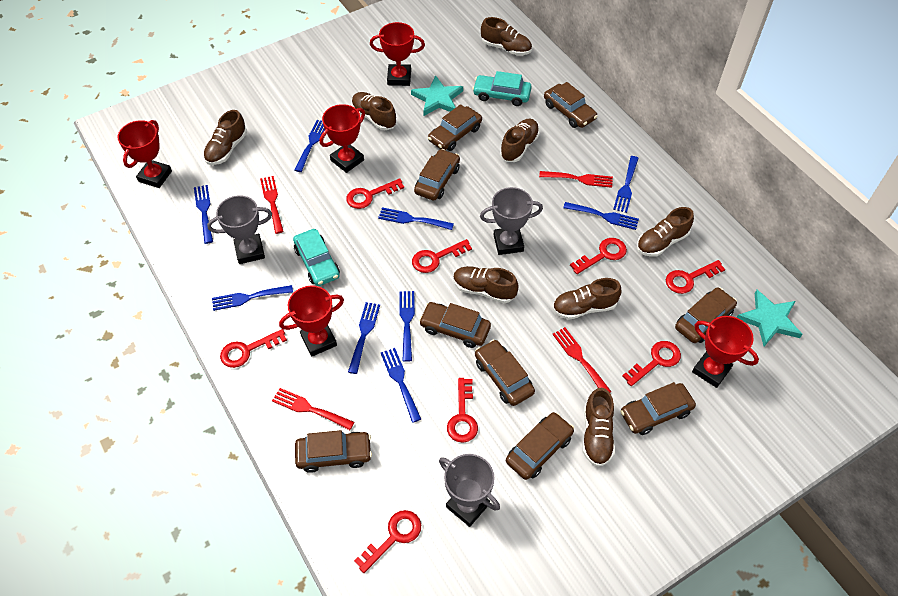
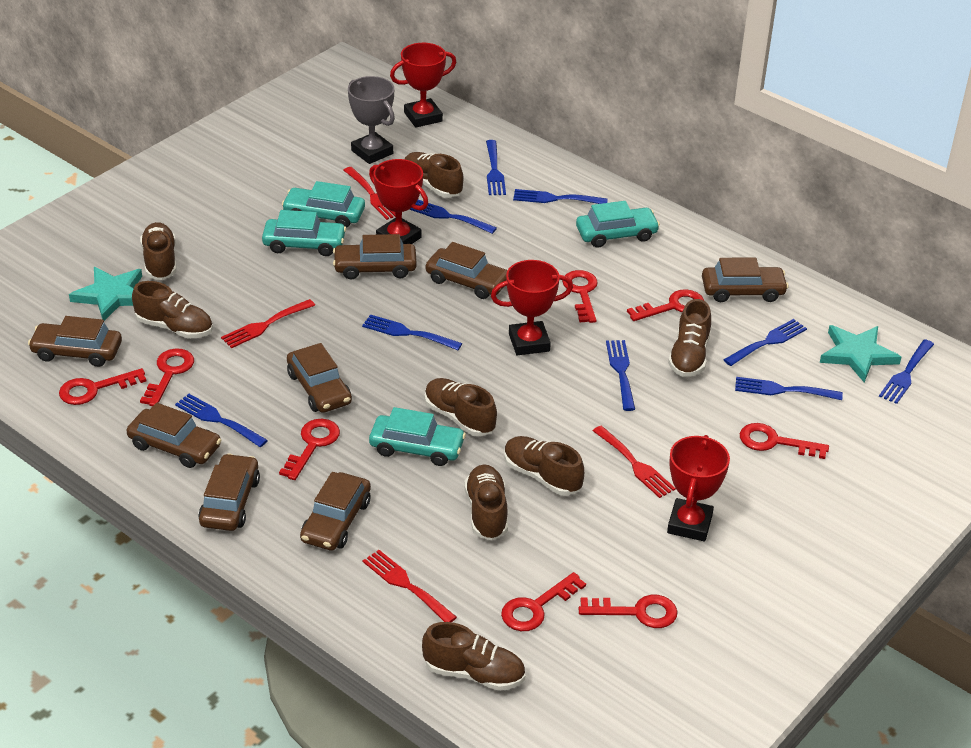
brown car: 9 -> 8
grey trophy: 3 -> 1
red trophy: 5 -> 4
turquoise car: 2 -> 4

- Activity
Before copying the material, set its pictures aside; then transcribe it word for word.

- Completed task
brown car: 9 -> 8
grey trophy: 3 -> 1
red trophy: 5 -> 4
turquoise car: 2 -> 4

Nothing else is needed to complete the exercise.